== Work instruction ==
For each line of the data below that includes the string "schwarz", count one, and answer with the sum only.

[[ Data for this exercise open ]]

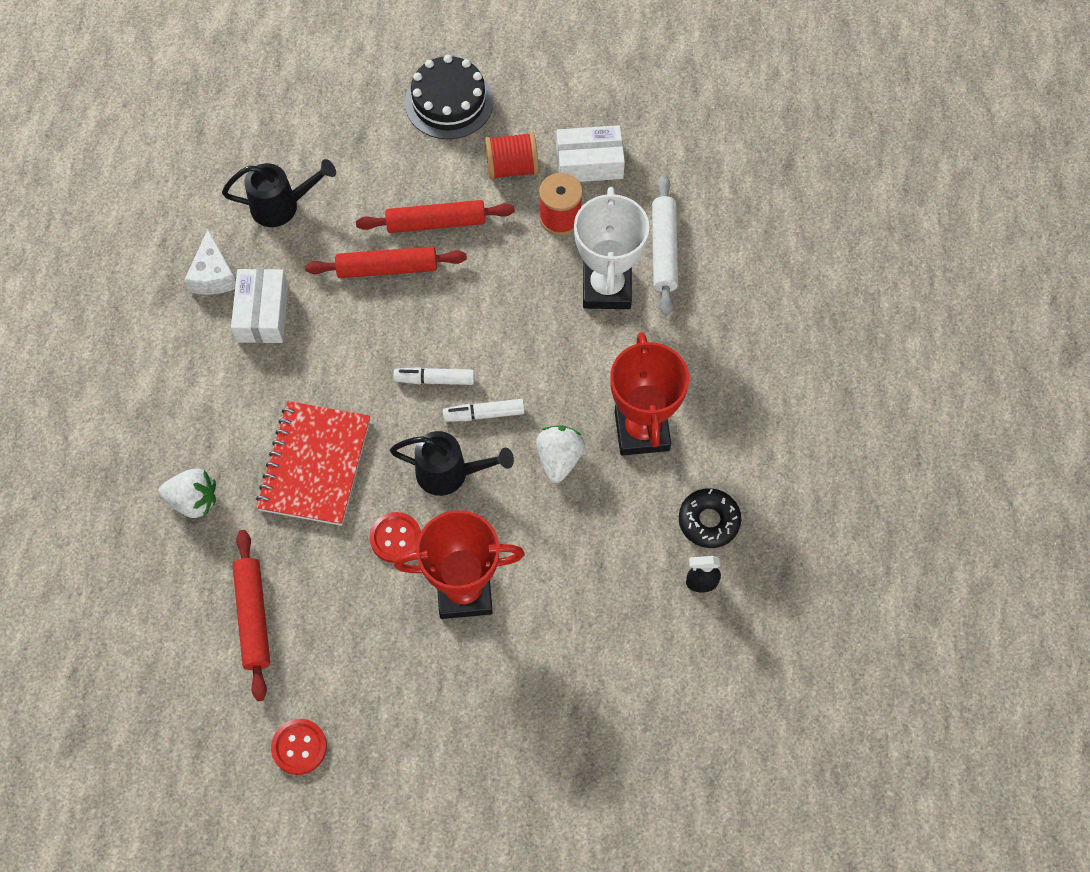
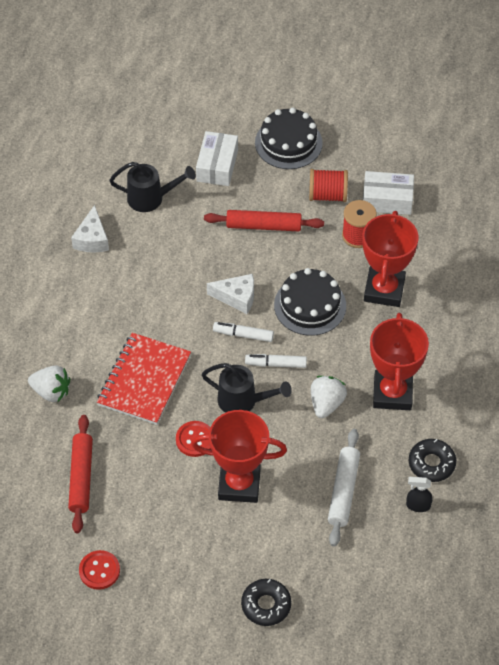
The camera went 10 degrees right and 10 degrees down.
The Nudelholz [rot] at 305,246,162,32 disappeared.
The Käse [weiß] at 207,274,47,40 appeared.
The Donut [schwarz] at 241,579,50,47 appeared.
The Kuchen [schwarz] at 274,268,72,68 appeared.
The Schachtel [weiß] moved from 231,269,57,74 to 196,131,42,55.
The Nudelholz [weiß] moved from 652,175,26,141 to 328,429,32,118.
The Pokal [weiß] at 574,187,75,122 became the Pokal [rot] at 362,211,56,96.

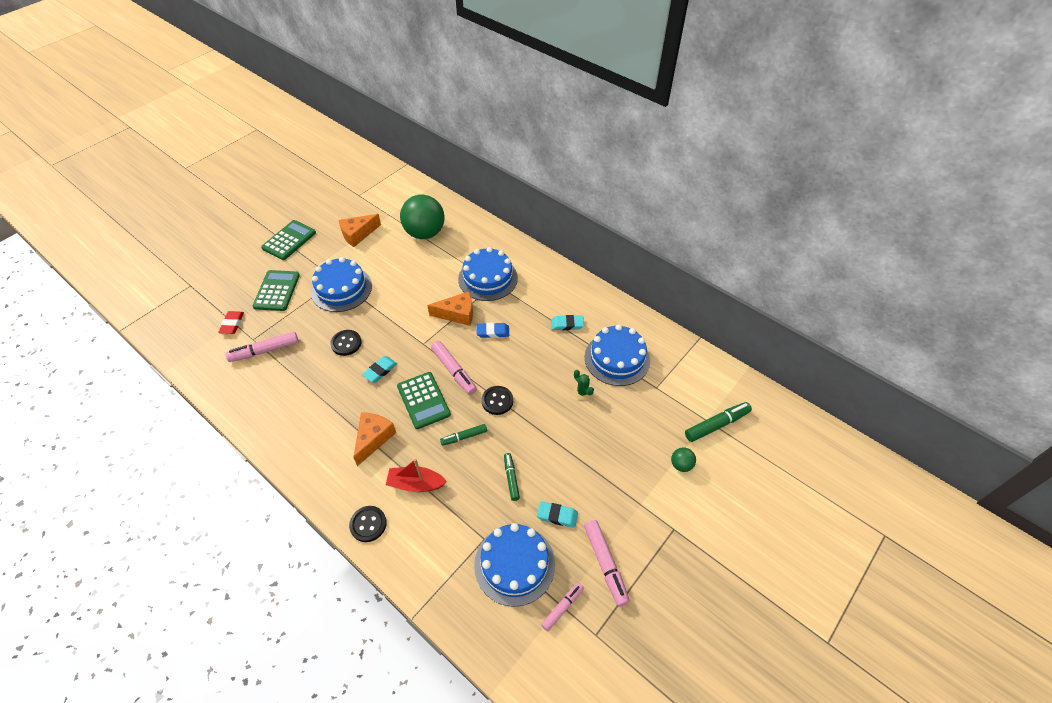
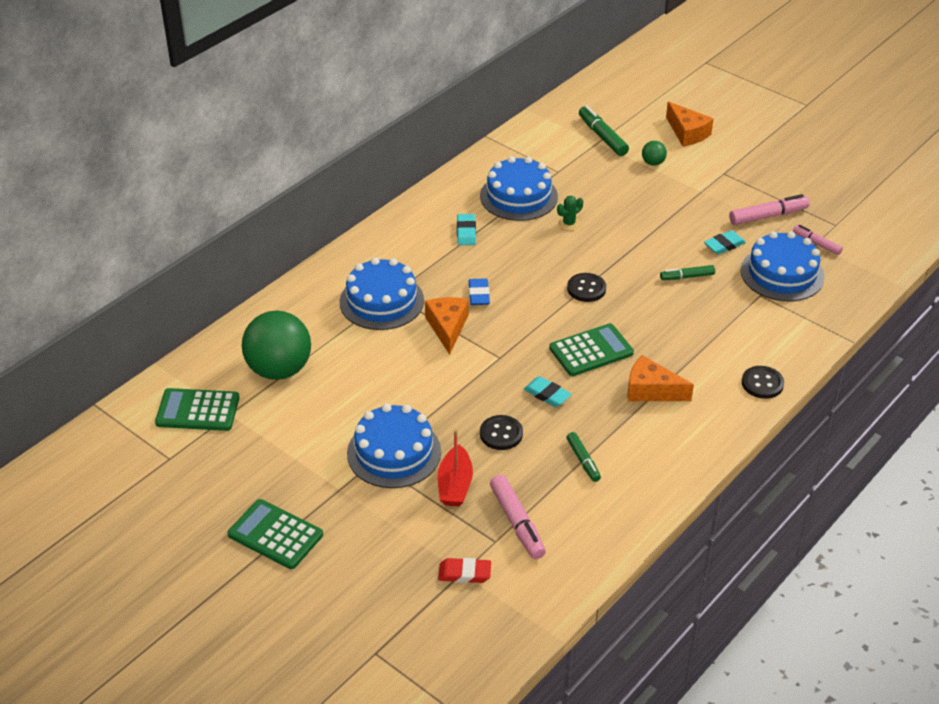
The camera went 90 degrees left and 10 degrees down.
The Filzstift [rosa] at 431,341,46,54 disappeared.
The Taschenrechner [grün] moved from 253,270,47,41 to 155,388,85,43.
The Käse [orange] moved from 339,214,42,33 to 666,102,48,44.
The Boot [rot] moved from 386,459,61,33 to 437,430,36,76.
The Filzstift [grün] moved from 440,424,47,22 to 567,432,34,50.
The Radiergummi [türkis] at 537,501,41,27 turned 45 degrees clockwise.

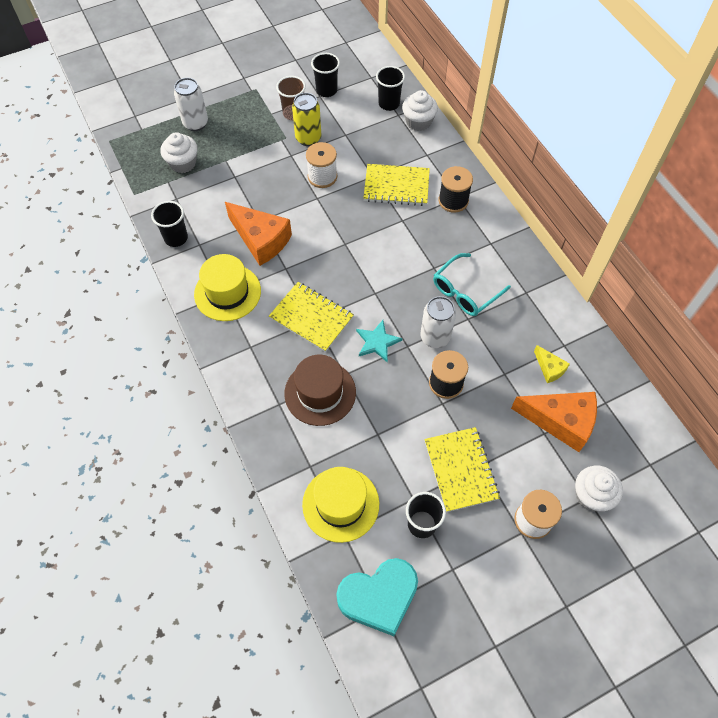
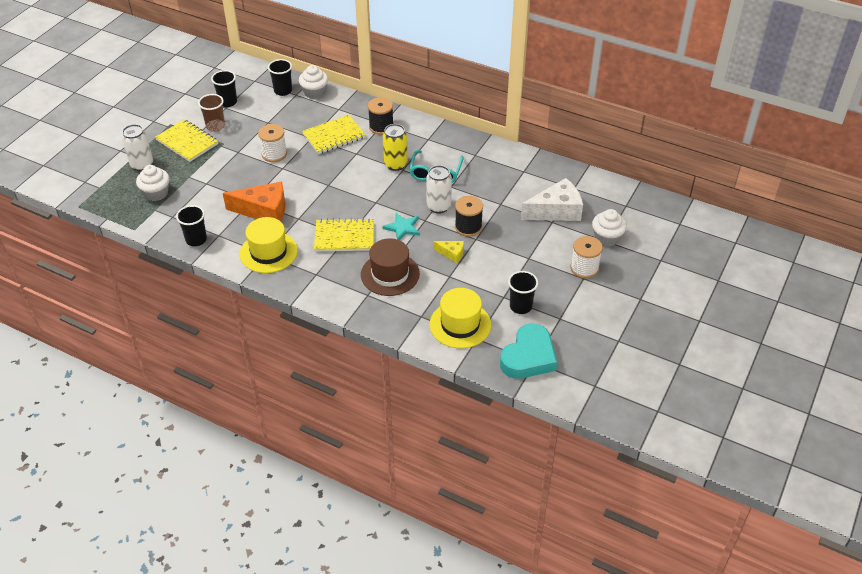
The camera went 35 degrees left and 15 degrees down.
The Dose [gelb] moved from 292,93,29,53 to 383,124,25,47.
The Notizbuch [gelb] moved from 424,427,76,85 to 155,120,63,42.
The Käse [gelb] moved from 534,345,36,38 to 433,241,31,22.
The Käse [orange] at 511,392,86,60 became the Käse [weiß] at 521,178,62,43.

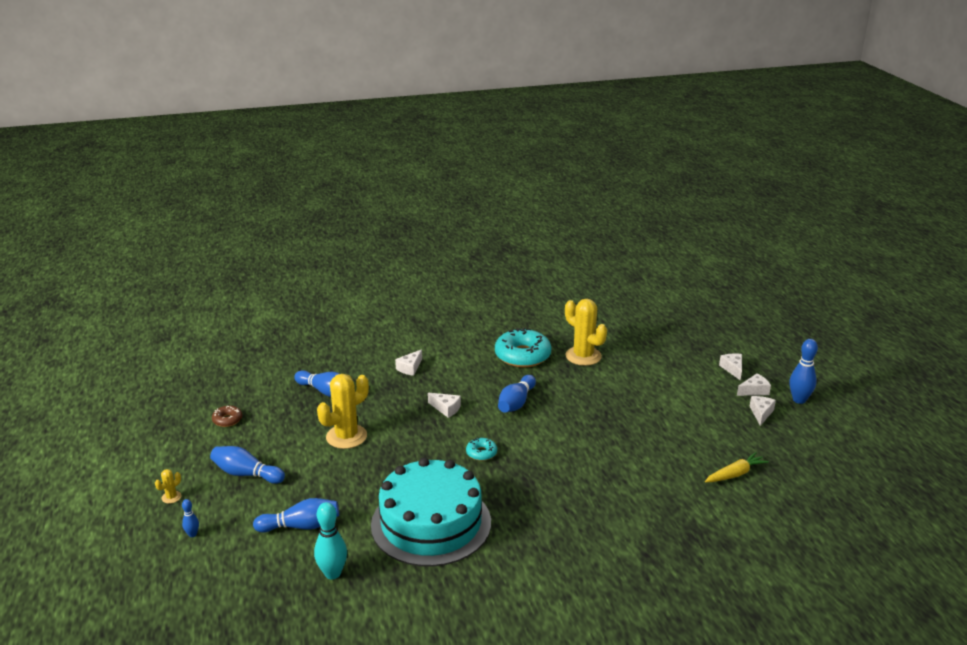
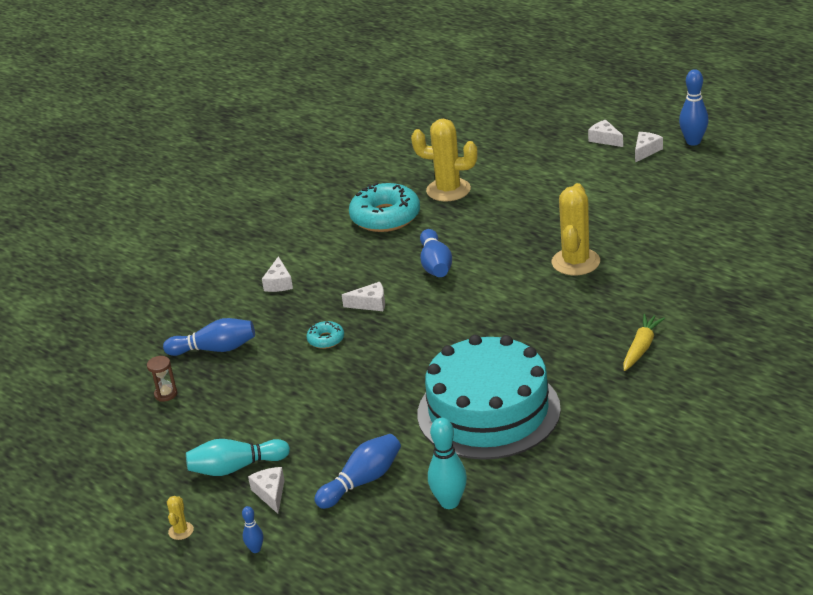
The camera went 30 degrees left and 5 degrees up.
The Donut [braun] at 212,406,30,21 disappeared.
The Sanduhr [braun] at 147,356,30,46 appeared.
The Kaktus [gelb] moved from 317,374,52,75 to 552,183,48,92.
The Donut [türkis] moved from 466,437,31,24 to 306,321,38,28.
The Karotte [gelb] moved from 705,452,64,31 to 623,314,42,57.
The Käse [weiß] moved from 749,396,27,30 to 248,467,37,47.
The Bowlingkegel [blau] at 210,446,75,38 became the Bowlingkegel [türkis] at 186,439,104,37.

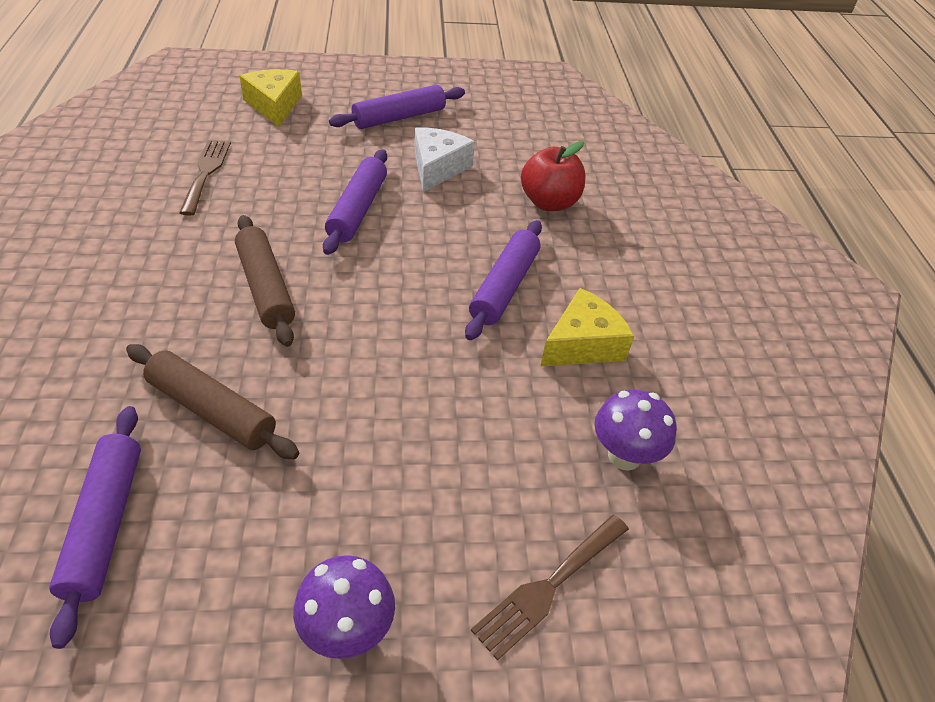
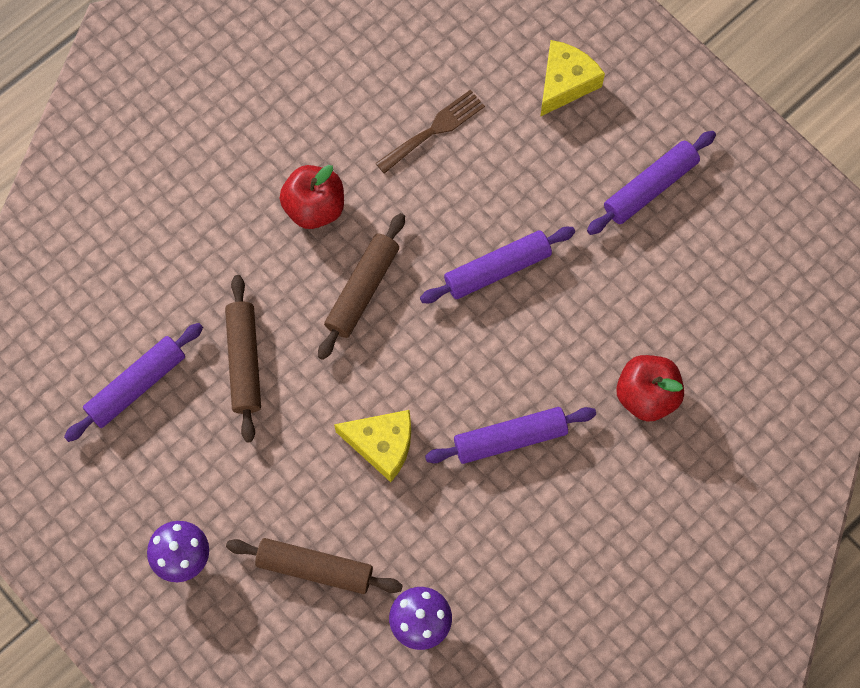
The camera went 55 degrees right and 25 degrees up.
The Käse [weiß] at 414,127,61,65 disappeared.
The Gabel [braun] at 471,515,158,146 disappeared.
The Nudelholz [braun] at 226,538,177,56 appeared.
The Apfel [rot] at 279,165,65,64 appeared.
The Käse [gelb] moved from 541,288,93,78 to 334,410,77,72.
The Nudelholz [lila] at 329,85,136,44 turned 60 degrees counterclockwise.

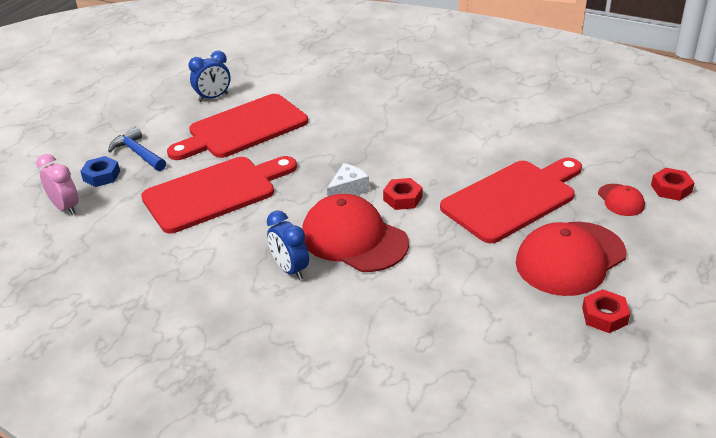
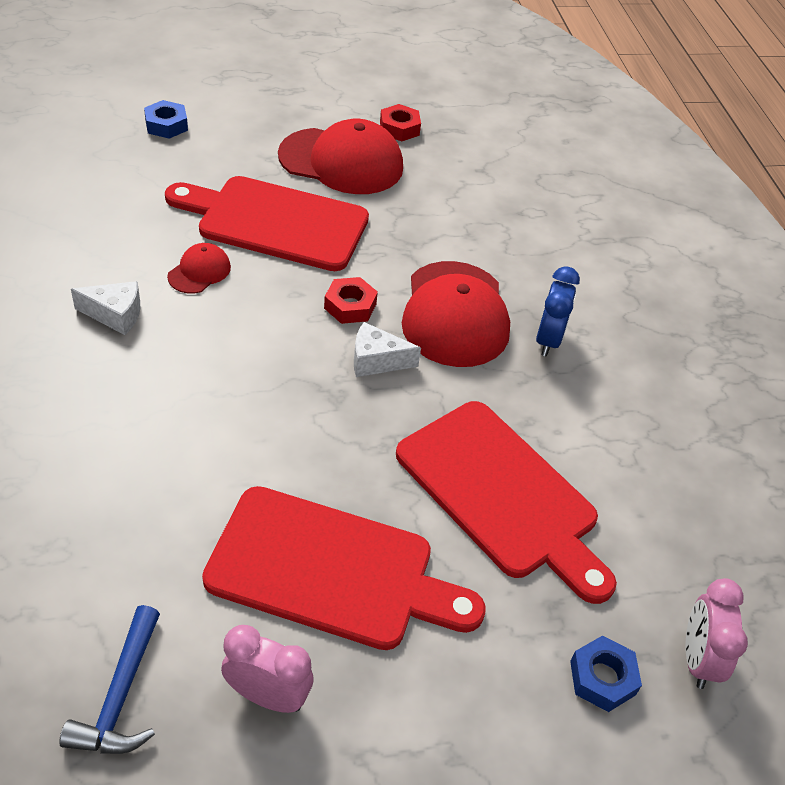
The camera went 135 degrees left and 10 degrees up.
The Käse [weiß] at 71,281,69,54 appeared.
The Hammer [blau] moved from 108,127,58,44 to 59,605,101,149.
The Kappe [rot] moved from 598,184,47,32 to 167,243,64,51.
The Wecker [blau] at 188,51,43,51 became the Wecker [rosa] at 221,625,93,88.
The Sechskantmutter [rot] at 651,168,44,33 became the Sechskantmutter [blau] at 144,100,44,39.
The Schneidebrett [rot] at 141,156,156,77 turned 150 degrees counterclockwise.

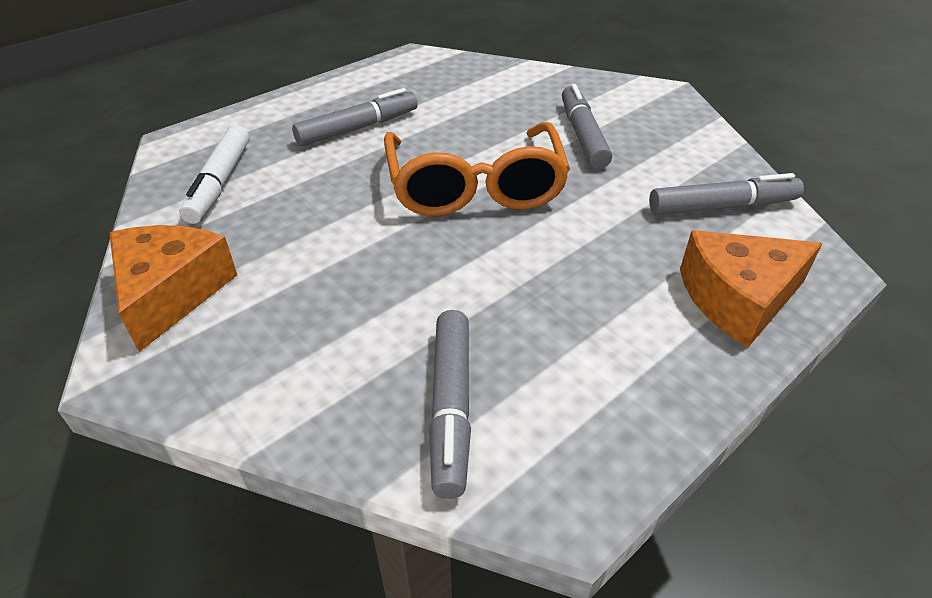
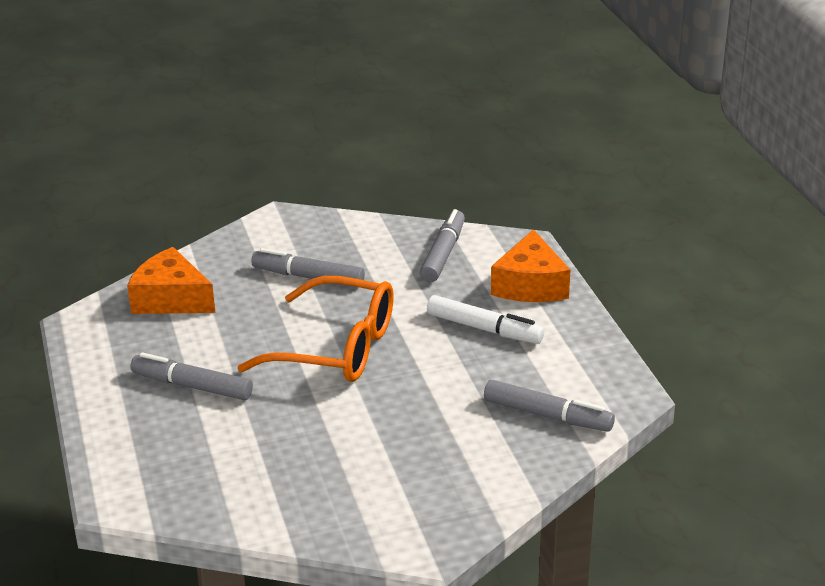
The camera went 65 degrees left and 10 degrees down.
The Käse [orange] moved from 109,225,128,127 to 127,247,88,67.
The Filzstift [weiß] moved from 179,125,70,99 to 427,295,117,49.
The Filzstift [grau] at 292,88,126,58 turned 60 degrees counterclockwise.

[[ Data for this exercise closed ]]

== Finished task ==
2